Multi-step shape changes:
= Beginning of Section =

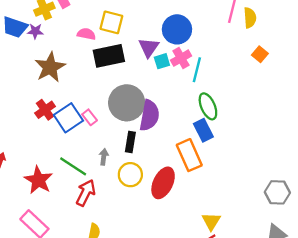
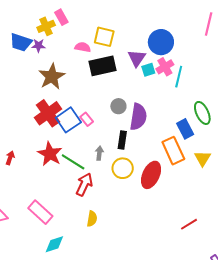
gray circle: (127, 103) -> (118, 106), size x0.5
green ellipse: (208, 106) -> (202, 113), moved
red cross: (45, 110) -> (48, 113), size x1.5
red star: (38, 180) -> (50, 154), moved
yellow triangle: (211, 221) -> (203, 158), moved

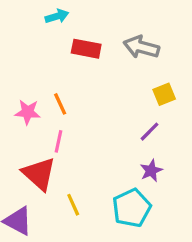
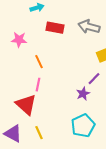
pink star: (28, 112) -> (19, 40), moved
purple star: (151, 171) -> (83, 94), moved
yellow line: (73, 205) -> (39, 133), moved

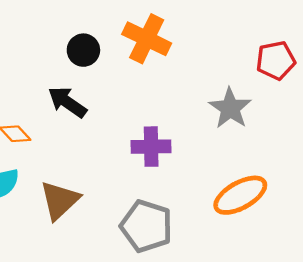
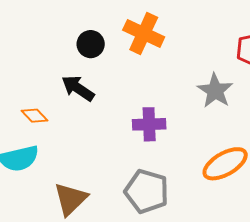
brown triangle: (60, 200) -> (71, 199), moved

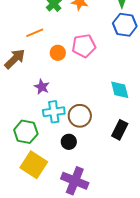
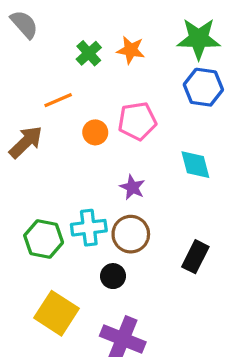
purple star: (42, 87) -> (132, 187), moved
cyan diamond: (120, 90) -> (195, 165), moved
green hexagon: (26, 132) -> (44, 239), moved

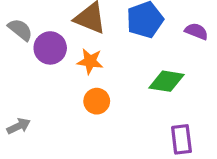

= End of Section =

WHAT YOU WILL DO: All records above are to be repeated exactly, with the images left out.

ANSWER FOR THE TASK:
gray circle: (127, 103) -> (118, 106), size x0.5
green ellipse: (208, 106) -> (202, 113), moved
red cross: (45, 110) -> (48, 113), size x1.5
red star: (38, 180) -> (50, 154), moved
yellow triangle: (211, 221) -> (203, 158), moved

pink star: (28, 112) -> (19, 40), moved
purple star: (151, 171) -> (83, 94), moved
yellow line: (73, 205) -> (39, 133), moved

brown triangle: (60, 200) -> (71, 199), moved

purple star: (42, 87) -> (132, 187), moved
cyan diamond: (120, 90) -> (195, 165), moved
green hexagon: (26, 132) -> (44, 239), moved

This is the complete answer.